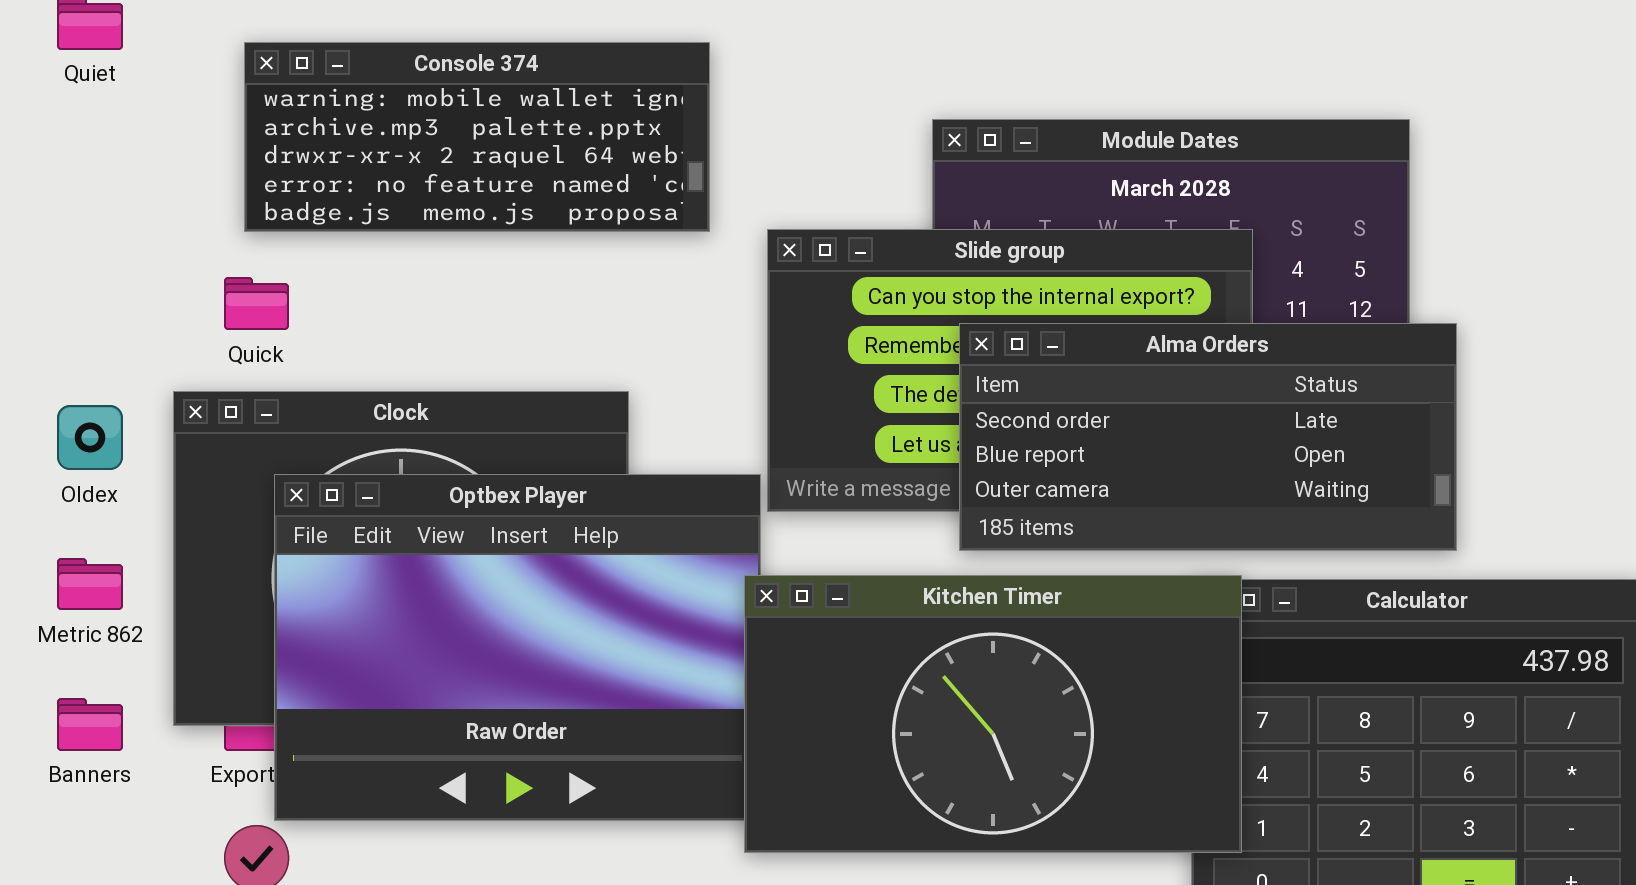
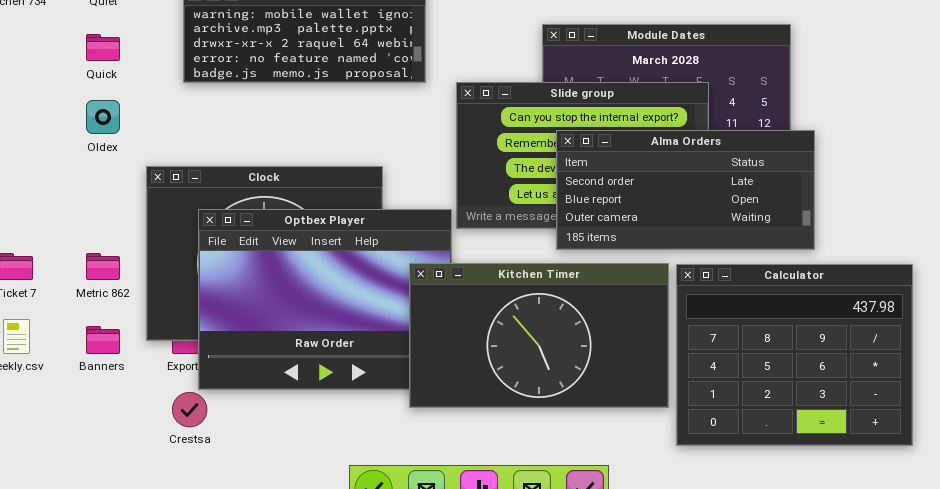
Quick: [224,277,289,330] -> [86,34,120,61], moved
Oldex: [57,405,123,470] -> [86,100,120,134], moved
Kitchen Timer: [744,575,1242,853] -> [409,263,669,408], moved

● ● ● ● ● ● ●

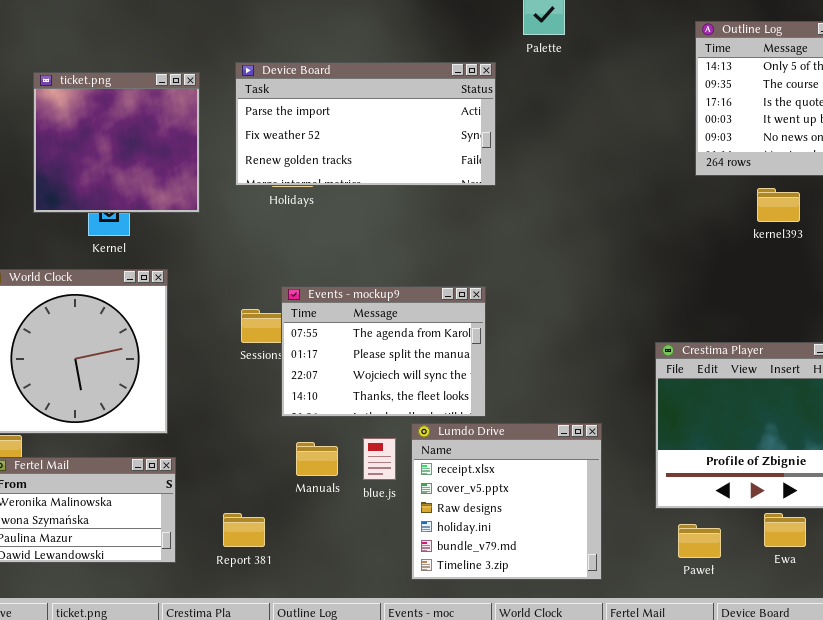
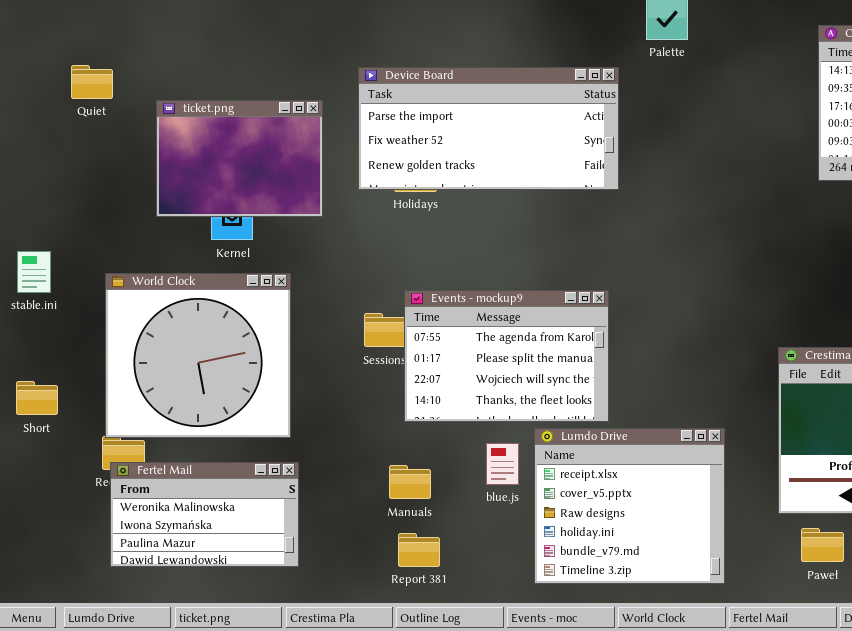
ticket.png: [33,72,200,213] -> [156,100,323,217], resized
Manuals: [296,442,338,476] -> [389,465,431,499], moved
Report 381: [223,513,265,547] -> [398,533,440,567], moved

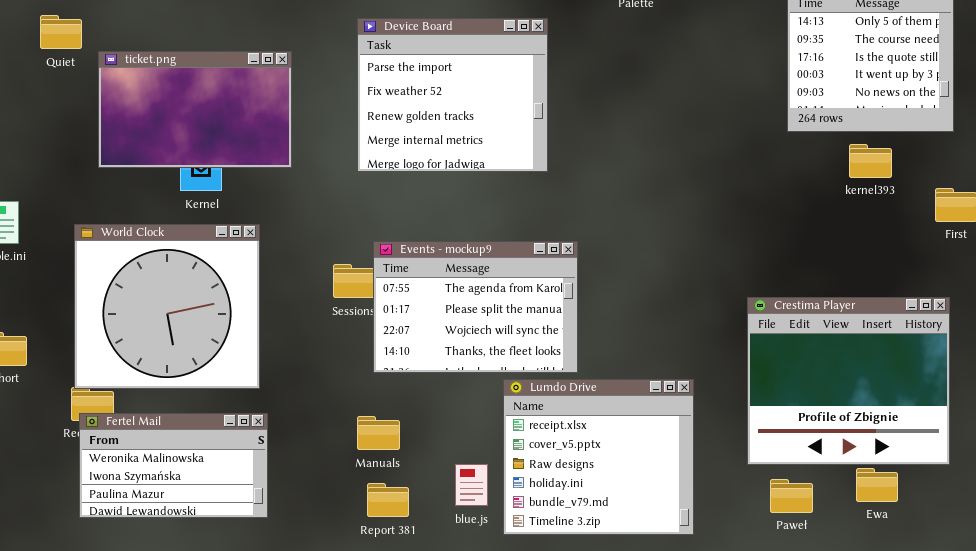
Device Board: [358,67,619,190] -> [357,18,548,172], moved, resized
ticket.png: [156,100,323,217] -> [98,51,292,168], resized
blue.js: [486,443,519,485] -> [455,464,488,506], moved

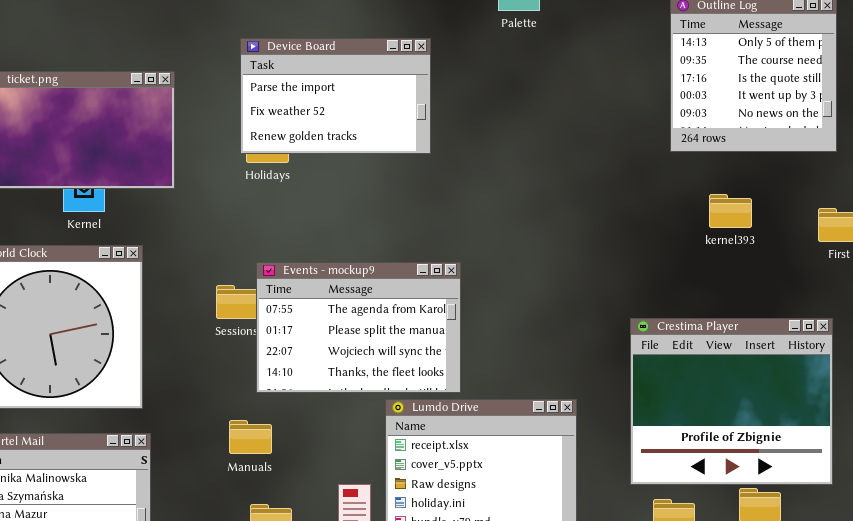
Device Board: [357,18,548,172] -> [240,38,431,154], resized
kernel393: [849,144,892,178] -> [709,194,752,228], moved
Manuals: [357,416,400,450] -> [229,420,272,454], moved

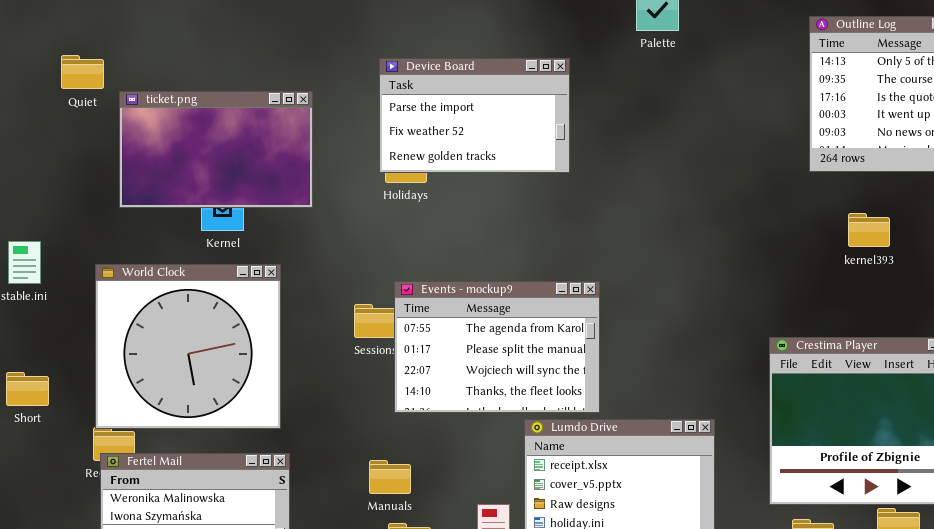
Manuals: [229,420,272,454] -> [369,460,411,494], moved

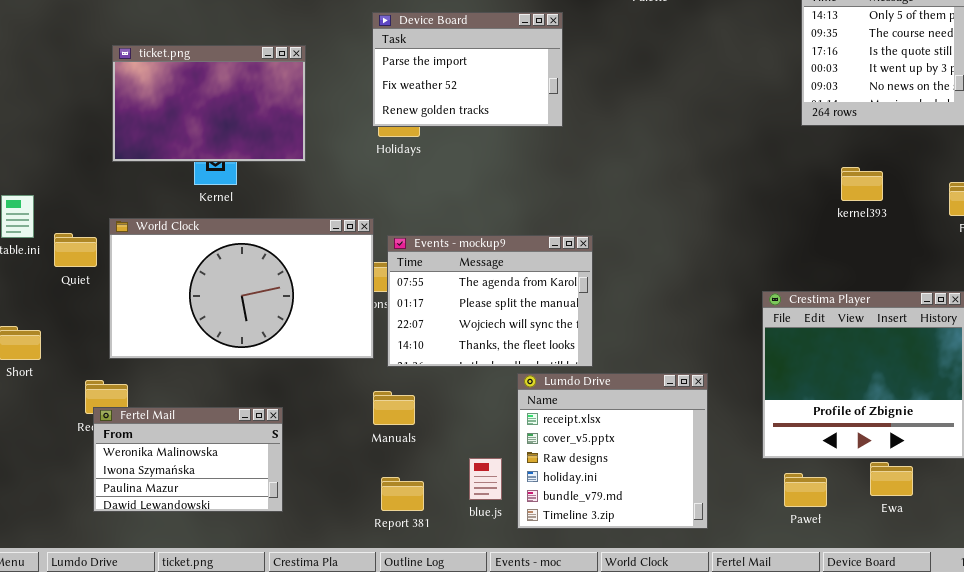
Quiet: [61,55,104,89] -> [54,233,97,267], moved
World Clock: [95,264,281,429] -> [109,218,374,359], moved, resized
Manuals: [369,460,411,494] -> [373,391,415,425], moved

● ● ● ● ● ● ●

- **WHAT YOU SHOULD DO**
Going by the data above, give back only the lines from the one containing "Manuals: [357,416,400,450] ->" through the one containing "Manuals: [369,460,411,494] ->", exactly as they stand, both ends included and no images.

- **ANSWER BOX**
Manuals: [357,416,400,450] -> [229,420,272,454], moved

Manuals: [229,420,272,454] -> [369,460,411,494], moved

Quiet: [61,55,104,89] -> [54,233,97,267], moved
World Clock: [95,264,281,429] -> [109,218,374,359], moved, resized
Manuals: [369,460,411,494] -> [373,391,415,425], moved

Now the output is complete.